_Instructions to follow:_
The job is to find each line in the entries holding the string "from" and copy that line.

(Object correspondence data)
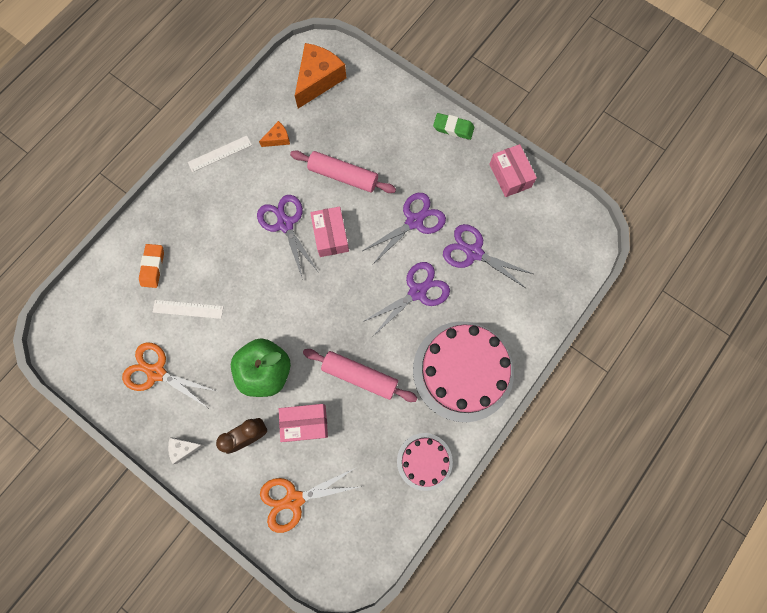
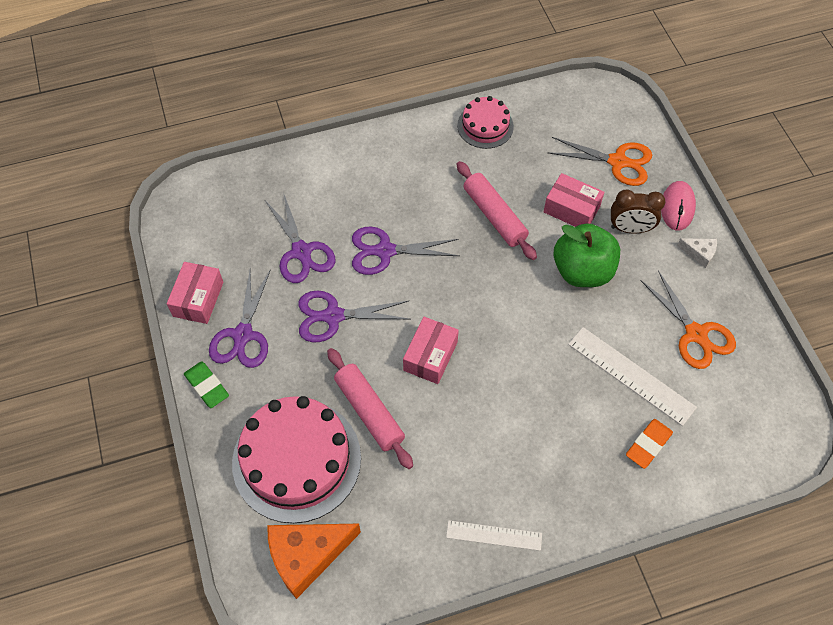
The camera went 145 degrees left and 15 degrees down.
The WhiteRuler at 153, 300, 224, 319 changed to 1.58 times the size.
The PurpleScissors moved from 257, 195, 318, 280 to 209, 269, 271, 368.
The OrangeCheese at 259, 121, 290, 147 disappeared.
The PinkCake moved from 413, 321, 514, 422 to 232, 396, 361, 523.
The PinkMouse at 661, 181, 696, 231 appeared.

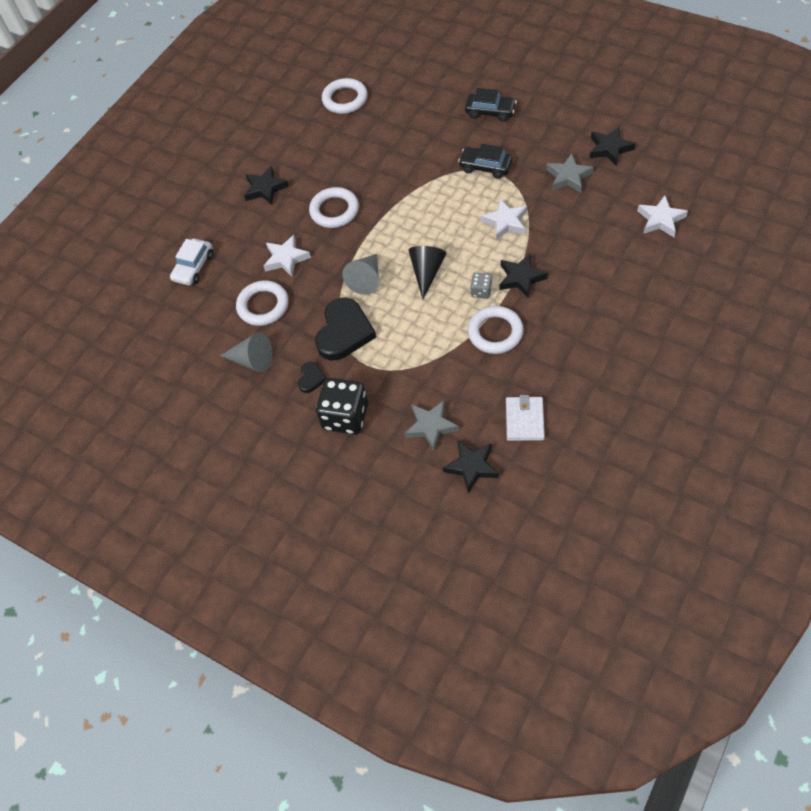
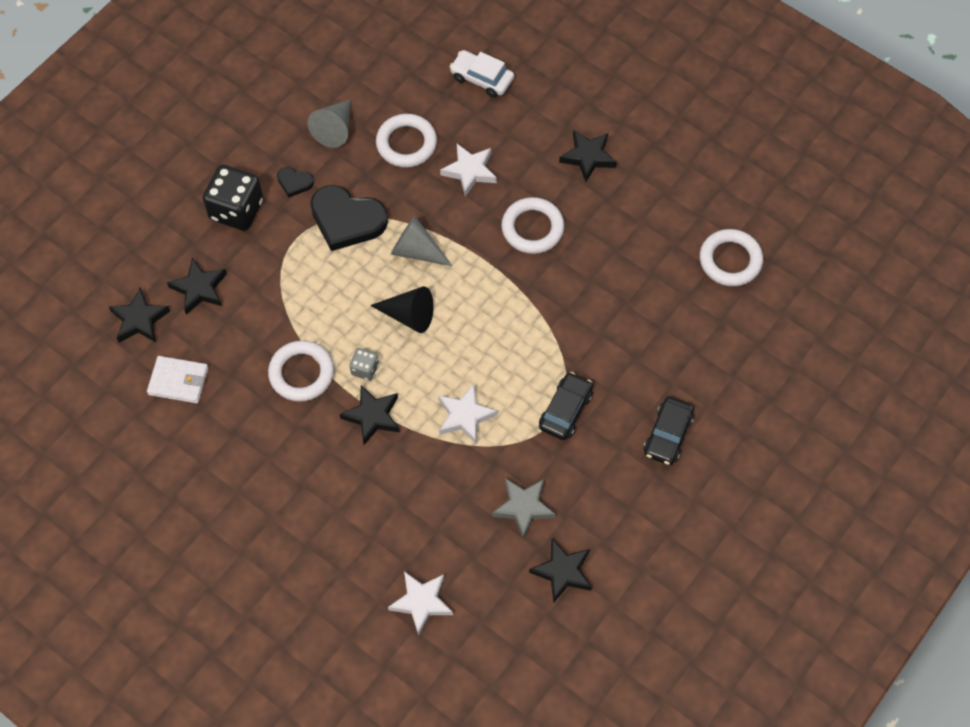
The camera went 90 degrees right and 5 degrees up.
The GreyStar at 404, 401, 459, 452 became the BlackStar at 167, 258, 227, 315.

_Response to this exercise:_
The PurpleScissors moved from 257, 195, 318, 280 to 209, 269, 271, 368.
The PinkCake moved from 413, 321, 514, 422 to 232, 396, 361, 523.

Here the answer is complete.